*** Block opens ***

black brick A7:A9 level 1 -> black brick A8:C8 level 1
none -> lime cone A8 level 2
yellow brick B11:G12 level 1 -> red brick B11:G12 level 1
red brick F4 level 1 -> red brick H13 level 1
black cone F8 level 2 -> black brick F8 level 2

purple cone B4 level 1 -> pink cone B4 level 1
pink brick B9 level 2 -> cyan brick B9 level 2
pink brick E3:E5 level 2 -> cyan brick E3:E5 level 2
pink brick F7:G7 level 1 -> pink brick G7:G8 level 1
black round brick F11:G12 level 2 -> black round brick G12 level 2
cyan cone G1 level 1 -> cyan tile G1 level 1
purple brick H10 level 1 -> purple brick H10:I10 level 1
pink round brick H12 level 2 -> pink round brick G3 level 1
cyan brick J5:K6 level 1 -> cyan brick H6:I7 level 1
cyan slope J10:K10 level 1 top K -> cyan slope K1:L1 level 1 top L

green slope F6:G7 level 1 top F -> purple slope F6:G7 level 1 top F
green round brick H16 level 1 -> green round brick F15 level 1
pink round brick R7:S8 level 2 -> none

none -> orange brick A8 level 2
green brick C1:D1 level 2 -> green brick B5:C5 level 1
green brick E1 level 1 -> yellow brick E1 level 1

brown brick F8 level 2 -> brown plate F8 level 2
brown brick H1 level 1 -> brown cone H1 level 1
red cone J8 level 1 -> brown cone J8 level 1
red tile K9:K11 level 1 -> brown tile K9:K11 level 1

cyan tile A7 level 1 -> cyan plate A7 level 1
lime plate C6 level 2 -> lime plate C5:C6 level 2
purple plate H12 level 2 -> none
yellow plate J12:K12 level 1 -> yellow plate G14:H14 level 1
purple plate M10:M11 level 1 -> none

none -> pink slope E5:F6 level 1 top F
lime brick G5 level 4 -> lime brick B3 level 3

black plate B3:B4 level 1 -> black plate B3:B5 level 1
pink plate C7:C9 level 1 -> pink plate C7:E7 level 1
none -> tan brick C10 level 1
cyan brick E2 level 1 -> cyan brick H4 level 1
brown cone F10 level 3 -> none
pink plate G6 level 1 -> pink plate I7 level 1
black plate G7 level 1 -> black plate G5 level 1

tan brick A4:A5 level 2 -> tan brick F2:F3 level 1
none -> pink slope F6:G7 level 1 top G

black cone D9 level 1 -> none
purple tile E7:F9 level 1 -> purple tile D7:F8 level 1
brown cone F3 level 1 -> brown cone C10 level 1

*** Block closes ***

| Aim of the exercise |
Reproduce the material above. Do not change a word.

| Finished exercise |
black brick A7:A9 level 1 -> black brick A8:C8 level 1
none -> lime cone A8 level 2
yellow brick B11:G12 level 1 -> red brick B11:G12 level 1
red brick F4 level 1 -> red brick H13 level 1
black cone F8 level 2 -> black brick F8 level 2

purple cone B4 level 1 -> pink cone B4 level 1
pink brick B9 level 2 -> cyan brick B9 level 2
pink brick E3:E5 level 2 -> cyan brick E3:E5 level 2
pink brick F7:G7 level 1 -> pink brick G7:G8 level 1
black round brick F11:G12 level 2 -> black round brick G12 level 2
cyan cone G1 level 1 -> cyan tile G1 level 1
purple brick H10 level 1 -> purple brick H10:I10 level 1
pink round brick H12 level 2 -> pink round brick G3 level 1
cyan brick J5:K6 level 1 -> cyan brick H6:I7 level 1
cyan slope J10:K10 level 1 top K -> cyan slope K1:L1 level 1 top L

green slope F6:G7 level 1 top F -> purple slope F6:G7 level 1 top F
green round brick H16 level 1 -> green round brick F15 level 1
pink round brick R7:S8 level 2 -> none

none -> orange brick A8 level 2
green brick C1:D1 level 2 -> green brick B5:C5 level 1
green brick E1 level 1 -> yellow brick E1 level 1

brown brick F8 level 2 -> brown plate F8 level 2
brown brick H1 level 1 -> brown cone H1 level 1
red cone J8 level 1 -> brown cone J8 level 1
red tile K9:K11 level 1 -> brown tile K9:K11 level 1

cyan tile A7 level 1 -> cyan plate A7 level 1
lime plate C6 level 2 -> lime plate C5:C6 level 2
purple plate H12 level 2 -> none
yellow plate J12:K12 level 1 -> yellow plate G14:H14 level 1
purple plate M10:M11 level 1 -> none

none -> pink slope E5:F6 level 1 top F
lime brick G5 level 4 -> lime brick B3 level 3

black plate B3:B4 level 1 -> black plate B3:B5 level 1
pink plate C7:C9 level 1 -> pink plate C7:E7 level 1
none -> tan brick C10 level 1
cyan brick E2 level 1 -> cyan brick H4 level 1
brown cone F10 level 3 -> none
pink plate G6 level 1 -> pink plate I7 level 1
black plate G7 level 1 -> black plate G5 level 1

tan brick A4:A5 level 2 -> tan brick F2:F3 level 1
none -> pink slope F6:G7 level 1 top G

black cone D9 level 1 -> none
purple tile E7:F9 level 1 -> purple tile D7:F8 level 1
brown cone F3 level 1 -> brown cone C10 level 1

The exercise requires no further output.